> _Object matching data_:
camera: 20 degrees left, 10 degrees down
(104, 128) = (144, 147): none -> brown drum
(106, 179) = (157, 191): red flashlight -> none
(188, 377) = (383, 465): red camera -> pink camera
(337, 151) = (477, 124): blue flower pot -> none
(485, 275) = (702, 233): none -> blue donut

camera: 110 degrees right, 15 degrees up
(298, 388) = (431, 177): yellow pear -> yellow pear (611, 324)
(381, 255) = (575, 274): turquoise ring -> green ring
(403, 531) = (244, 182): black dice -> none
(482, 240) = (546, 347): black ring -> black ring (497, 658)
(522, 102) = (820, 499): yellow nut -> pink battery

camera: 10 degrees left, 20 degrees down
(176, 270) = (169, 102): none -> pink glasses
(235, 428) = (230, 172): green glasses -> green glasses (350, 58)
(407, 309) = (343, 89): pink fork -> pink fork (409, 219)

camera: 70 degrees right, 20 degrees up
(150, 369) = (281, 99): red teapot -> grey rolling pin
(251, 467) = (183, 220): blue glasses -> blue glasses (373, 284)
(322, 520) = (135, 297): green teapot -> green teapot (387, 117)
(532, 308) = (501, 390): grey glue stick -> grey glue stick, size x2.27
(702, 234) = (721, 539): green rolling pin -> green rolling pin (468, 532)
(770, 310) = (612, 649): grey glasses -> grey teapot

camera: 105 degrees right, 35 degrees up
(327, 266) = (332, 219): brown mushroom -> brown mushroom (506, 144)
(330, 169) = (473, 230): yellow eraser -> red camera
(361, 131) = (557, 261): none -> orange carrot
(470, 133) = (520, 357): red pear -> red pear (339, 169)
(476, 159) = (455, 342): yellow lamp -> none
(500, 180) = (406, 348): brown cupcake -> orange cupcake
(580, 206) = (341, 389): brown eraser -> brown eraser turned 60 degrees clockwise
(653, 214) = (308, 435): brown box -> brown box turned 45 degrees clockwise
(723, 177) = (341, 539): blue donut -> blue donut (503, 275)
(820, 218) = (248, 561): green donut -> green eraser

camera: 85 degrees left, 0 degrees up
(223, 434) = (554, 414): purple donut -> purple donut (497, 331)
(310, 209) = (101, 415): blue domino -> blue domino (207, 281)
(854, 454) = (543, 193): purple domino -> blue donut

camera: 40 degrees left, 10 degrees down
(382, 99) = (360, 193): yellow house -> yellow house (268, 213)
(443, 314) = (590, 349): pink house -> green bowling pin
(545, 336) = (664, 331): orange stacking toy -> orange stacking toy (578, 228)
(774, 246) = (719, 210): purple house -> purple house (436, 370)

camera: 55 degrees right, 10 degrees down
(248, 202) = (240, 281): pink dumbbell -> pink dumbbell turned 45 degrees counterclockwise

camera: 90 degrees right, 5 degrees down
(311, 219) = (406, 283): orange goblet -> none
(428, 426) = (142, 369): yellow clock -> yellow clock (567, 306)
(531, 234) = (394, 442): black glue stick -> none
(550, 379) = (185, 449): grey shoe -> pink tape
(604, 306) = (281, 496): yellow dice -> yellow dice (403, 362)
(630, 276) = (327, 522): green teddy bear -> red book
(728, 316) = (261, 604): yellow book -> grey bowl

> _EXERCISE DIRECTIONS_: The answer is every entry, repeated word for word.

> _RESULT_:
camera: 20 degrees left, 10 degrees down
(104, 128) = (144, 147): none -> brown drum
(106, 179) = (157, 191): red flashlight -> none
(188, 377) = (383, 465): red camera -> pink camera
(337, 151) = (477, 124): blue flower pot -> none
(485, 275) = (702, 233): none -> blue donut

camera: 110 degrees right, 15 degrees up
(298, 388) = (431, 177): yellow pear -> yellow pear (611, 324)
(381, 255) = (575, 274): turquoise ring -> green ring
(403, 531) = (244, 182): black dice -> none
(482, 240) = (546, 347): black ring -> black ring (497, 658)
(522, 102) = (820, 499): yellow nut -> pink battery

camera: 10 degrees left, 20 degrees down
(176, 270) = (169, 102): none -> pink glasses
(235, 428) = (230, 172): green glasses -> green glasses (350, 58)
(407, 309) = (343, 89): pink fork -> pink fork (409, 219)

camera: 70 degrees right, 20 degrees up
(150, 369) = (281, 99): red teapot -> grey rolling pin
(251, 467) = (183, 220): blue glasses -> blue glasses (373, 284)
(322, 520) = (135, 297): green teapot -> green teapot (387, 117)
(532, 308) = (501, 390): grey glue stick -> grey glue stick, size x2.27
(702, 234) = (721, 539): green rolling pin -> green rolling pin (468, 532)
(770, 310) = (612, 649): grey glasses -> grey teapot

camera: 105 degrees right, 35 degrees up
(327, 266) = (332, 219): brown mushroom -> brown mushroom (506, 144)
(330, 169) = (473, 230): yellow eraser -> red camera
(361, 131) = (557, 261): none -> orange carrot
(470, 133) = (520, 357): red pear -> red pear (339, 169)
(476, 159) = (455, 342): yellow lamp -> none
(500, 180) = (406, 348): brown cupcake -> orange cupcake
(580, 206) = (341, 389): brown eraser -> brown eraser turned 60 degrees clockwise
(653, 214) = (308, 435): brown box -> brown box turned 45 degrees clockwise
(723, 177) = (341, 539): blue donut -> blue donut (503, 275)
(820, 218) = (248, 561): green donut -> green eraser

camera: 85 degrees left, 0 degrees up
(223, 434) = (554, 414): purple donut -> purple donut (497, 331)
(310, 209) = (101, 415): blue domino -> blue domino (207, 281)
(854, 454) = (543, 193): purple domino -> blue donut

camera: 40 degrees left, 10 degrees down
(382, 99) = (360, 193): yellow house -> yellow house (268, 213)
(443, 314) = (590, 349): pink house -> green bowling pin
(545, 336) = (664, 331): orange stacking toy -> orange stacking toy (578, 228)
(774, 246) = (719, 210): purple house -> purple house (436, 370)

camera: 55 degrees right, 10 degrees down
(248, 202) = (240, 281): pink dumbbell -> pink dumbbell turned 45 degrees counterclockwise

camera: 90 degrees right, 5 degrees down
(311, 219) = (406, 283): orange goblet -> none
(428, 426) = (142, 369): yellow clock -> yellow clock (567, 306)
(531, 234) = (394, 442): black glue stick -> none
(550, 379) = (185, 449): grey shoe -> pink tape
(604, 306) = (281, 496): yellow dice -> yellow dice (403, 362)
(630, 276) = (327, 522): green teddy bear -> red book
(728, 316) = (261, 604): yellow book -> grey bowl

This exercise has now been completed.